(Input records):

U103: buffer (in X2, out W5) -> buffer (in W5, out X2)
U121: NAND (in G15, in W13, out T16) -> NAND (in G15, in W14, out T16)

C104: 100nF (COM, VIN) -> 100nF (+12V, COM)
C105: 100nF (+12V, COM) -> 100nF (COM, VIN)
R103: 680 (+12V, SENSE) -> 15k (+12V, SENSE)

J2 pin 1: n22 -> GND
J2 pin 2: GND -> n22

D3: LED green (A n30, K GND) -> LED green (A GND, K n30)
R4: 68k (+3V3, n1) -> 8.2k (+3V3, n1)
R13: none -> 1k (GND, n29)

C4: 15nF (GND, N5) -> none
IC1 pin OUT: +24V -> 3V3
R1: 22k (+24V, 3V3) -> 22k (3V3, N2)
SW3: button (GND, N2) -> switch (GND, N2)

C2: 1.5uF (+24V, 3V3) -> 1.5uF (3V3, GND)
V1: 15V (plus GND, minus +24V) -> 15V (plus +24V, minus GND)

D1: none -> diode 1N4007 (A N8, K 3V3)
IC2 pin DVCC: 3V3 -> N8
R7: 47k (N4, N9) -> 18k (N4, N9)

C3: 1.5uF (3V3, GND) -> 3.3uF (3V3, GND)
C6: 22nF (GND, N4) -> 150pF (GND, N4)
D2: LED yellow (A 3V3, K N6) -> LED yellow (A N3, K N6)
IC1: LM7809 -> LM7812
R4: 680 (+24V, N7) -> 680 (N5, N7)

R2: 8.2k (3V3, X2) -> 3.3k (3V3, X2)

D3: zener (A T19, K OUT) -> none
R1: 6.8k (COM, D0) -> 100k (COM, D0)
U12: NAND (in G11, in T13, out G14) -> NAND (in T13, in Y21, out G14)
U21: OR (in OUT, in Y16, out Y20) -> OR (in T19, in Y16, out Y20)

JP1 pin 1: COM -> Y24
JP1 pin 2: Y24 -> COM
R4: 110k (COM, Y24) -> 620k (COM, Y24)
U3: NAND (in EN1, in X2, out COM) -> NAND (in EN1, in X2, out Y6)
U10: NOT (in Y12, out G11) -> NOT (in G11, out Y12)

(Description of the task):
Keeping every line exactly as it is, retype the entries shown above.

(Response to the exercise):
U103: buffer (in X2, out W5) -> buffer (in W5, out X2)
U121: NAND (in G15, in W13, out T16) -> NAND (in G15, in W14, out T16)

C104: 100nF (COM, VIN) -> 100nF (+12V, COM)
C105: 100nF (+12V, COM) -> 100nF (COM, VIN)
R103: 680 (+12V, SENSE) -> 15k (+12V, SENSE)

J2 pin 1: n22 -> GND
J2 pin 2: GND -> n22

D3: LED green (A n30, K GND) -> LED green (A GND, K n30)
R4: 68k (+3V3, n1) -> 8.2k (+3V3, n1)
R13: none -> 1k (GND, n29)

C4: 15nF (GND, N5) -> none
IC1 pin OUT: +24V -> 3V3
R1: 22k (+24V, 3V3) -> 22k (3V3, N2)
SW3: button (GND, N2) -> switch (GND, N2)

C2: 1.5uF (+24V, 3V3) -> 1.5uF (3V3, GND)
V1: 15V (plus GND, minus +24V) -> 15V (plus +24V, minus GND)

D1: none -> diode 1N4007 (A N8, K 3V3)
IC2 pin DVCC: 3V3 -> N8
R7: 47k (N4, N9) -> 18k (N4, N9)

C3: 1.5uF (3V3, GND) -> 3.3uF (3V3, GND)
C6: 22nF (GND, N4) -> 150pF (GND, N4)
D2: LED yellow (A 3V3, K N6) -> LED yellow (A N3, K N6)
IC1: LM7809 -> LM7812
R4: 680 (+24V, N7) -> 680 (N5, N7)

R2: 8.2k (3V3, X2) -> 3.3k (3V3, X2)

D3: zener (A T19, K OUT) -> none
R1: 6.8k (COM, D0) -> 100k (COM, D0)
U12: NAND (in G11, in T13, out G14) -> NAND (in T13, in Y21, out G14)
U21: OR (in OUT, in Y16, out Y20) -> OR (in T19, in Y16, out Y20)

JP1 pin 1: COM -> Y24
JP1 pin 2: Y24 -> COM
R4: 110k (COM, Y24) -> 620k (COM, Y24)
U3: NAND (in EN1, in X2, out COM) -> NAND (in EN1, in X2, out Y6)
U10: NOT (in Y12, out G11) -> NOT (in G11, out Y12)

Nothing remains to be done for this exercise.